> **DATA RECORDS**:
•••••
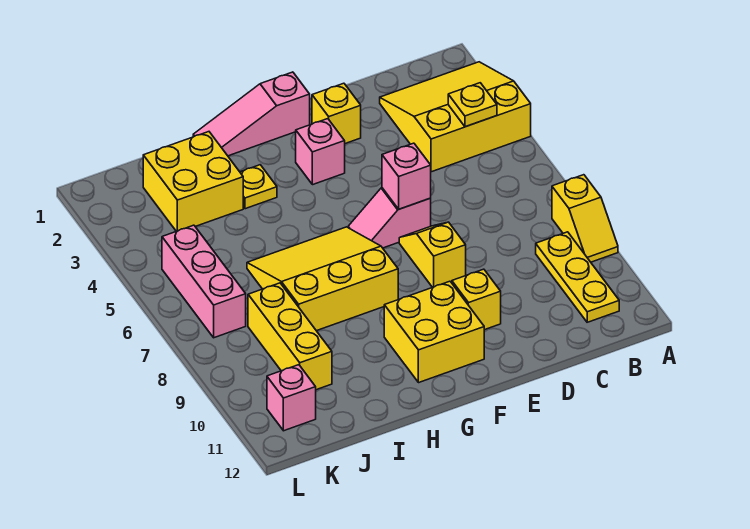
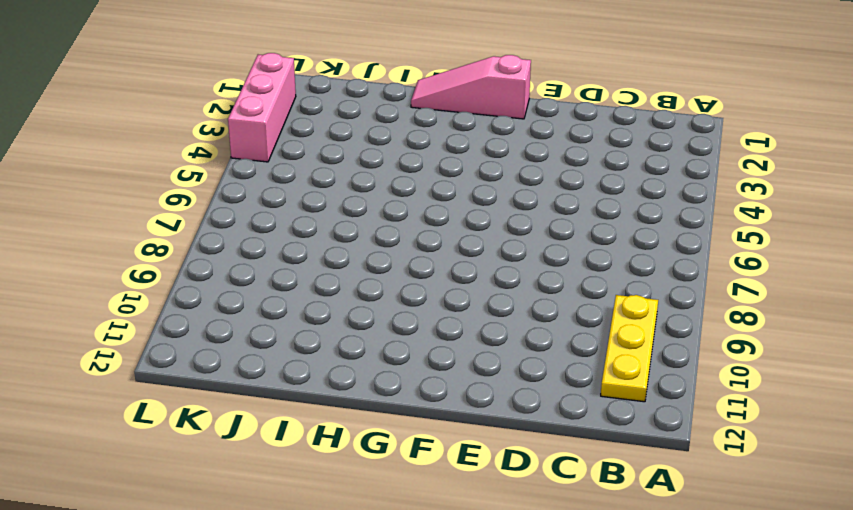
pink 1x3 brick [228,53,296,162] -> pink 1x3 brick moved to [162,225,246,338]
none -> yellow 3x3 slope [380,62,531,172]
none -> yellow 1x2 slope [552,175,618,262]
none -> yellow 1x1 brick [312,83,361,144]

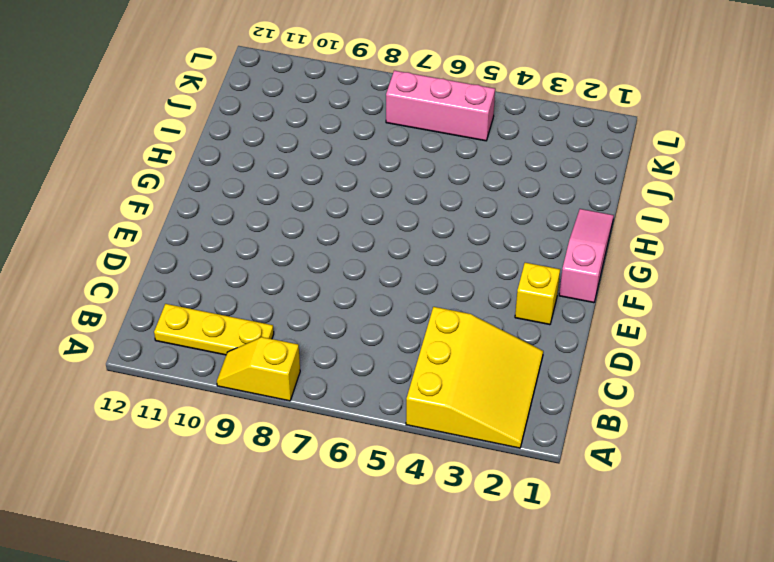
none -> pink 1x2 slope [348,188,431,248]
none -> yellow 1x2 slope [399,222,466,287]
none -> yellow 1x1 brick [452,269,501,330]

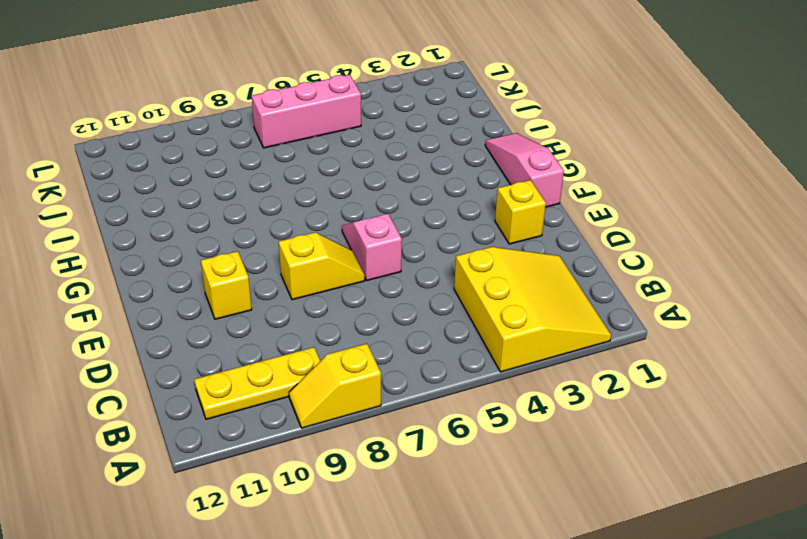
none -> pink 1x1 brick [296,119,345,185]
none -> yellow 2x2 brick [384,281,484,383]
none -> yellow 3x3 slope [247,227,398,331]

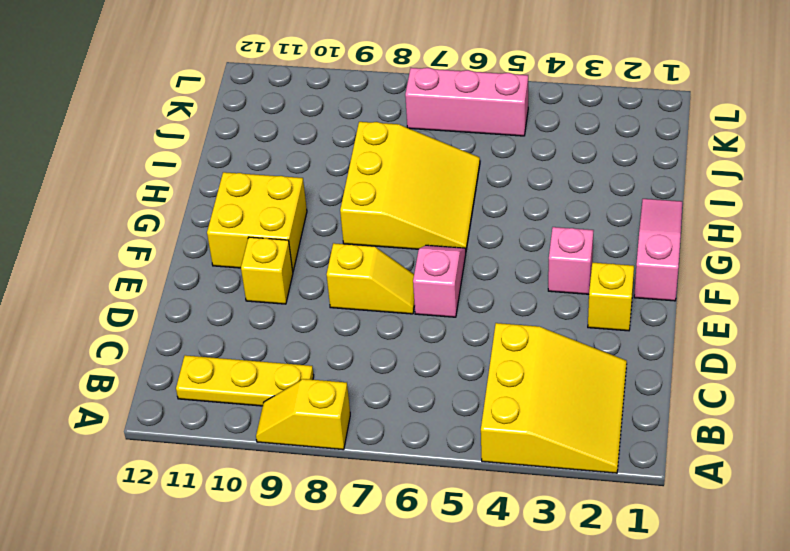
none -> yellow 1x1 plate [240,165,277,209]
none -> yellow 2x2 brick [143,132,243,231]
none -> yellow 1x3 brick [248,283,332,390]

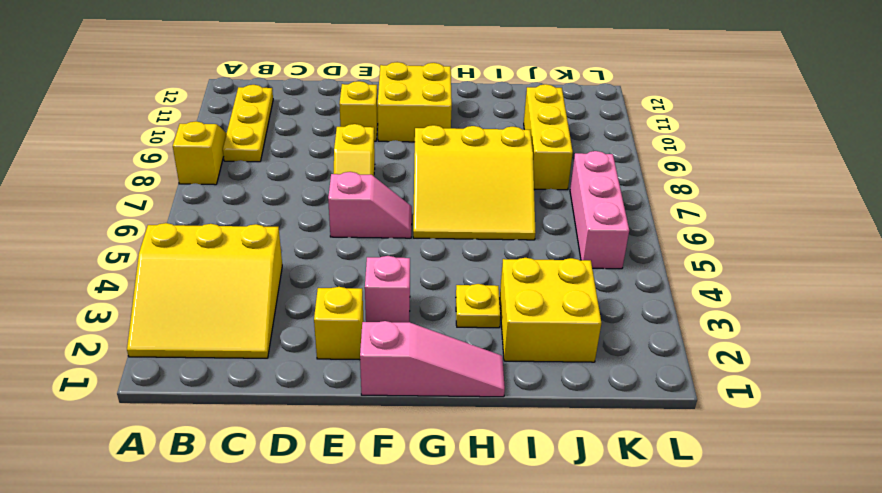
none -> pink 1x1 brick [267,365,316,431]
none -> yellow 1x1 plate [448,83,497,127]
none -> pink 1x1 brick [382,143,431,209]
•••••
> **WHAT TO WORK ON**: Nothing but the pictures is to be left out; the rest of the listing should be copied exactly.

> **THE ANSWER**:
pink 1x3 brick [228,53,296,162] -> pink 1x3 brick moved to [162,225,246,338]
none -> yellow 3x3 slope [380,62,531,172]
none -> yellow 1x2 slope [552,175,618,262]
none -> yellow 1x1 brick [312,83,361,144]

none -> pink 1x2 slope [348,188,431,248]
none -> yellow 1x2 slope [399,222,466,287]
none -> yellow 1x1 brick [452,269,501,330]

none -> pink 1x1 brick [296,119,345,185]
none -> yellow 2x2 brick [384,281,484,383]
none -> yellow 3x3 slope [247,227,398,331]

none -> yellow 1x1 plate [240,165,277,209]
none -> yellow 2x2 brick [143,132,243,231]
none -> yellow 1x3 brick [248,283,332,390]

none -> pink 1x1 brick [267,365,316,431]
none -> yellow 1x1 plate [448,83,497,127]
none -> pink 1x1 brick [382,143,431,209]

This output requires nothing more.